* [EXERCISE REQUIREMENTS]:
Scan the entries for the word "gray", and copy every line where it appears.
Top of DATA RECORDS
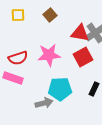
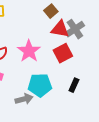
brown square: (50, 15) -> (51, 11), moved
pink star: (49, 55) -> (29, 51), turned -30

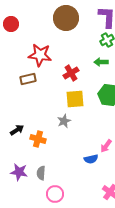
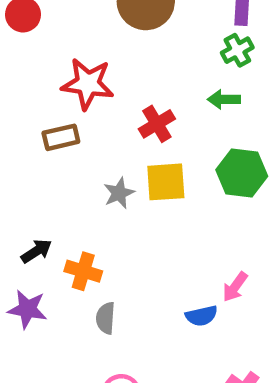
gray star: (64, 121) -> (119, 193), moved
purple star: (19, 172) -> (27, 309), moved
gray semicircle: (41, 173) -> (106, 318), moved

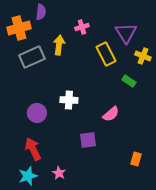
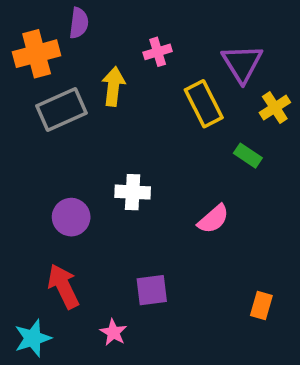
yellow cross: (143, 56) -> (275, 108), turned 35
purple square: (88, 140) -> (152, 290), moved
cyan star: (28, 176) -> (33, 338), moved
Bottom of DATA RECORDS
* [EXPECTED OUTPUT]:
gray star: (64, 121) -> (119, 193), moved
gray semicircle: (41, 173) -> (106, 318), moved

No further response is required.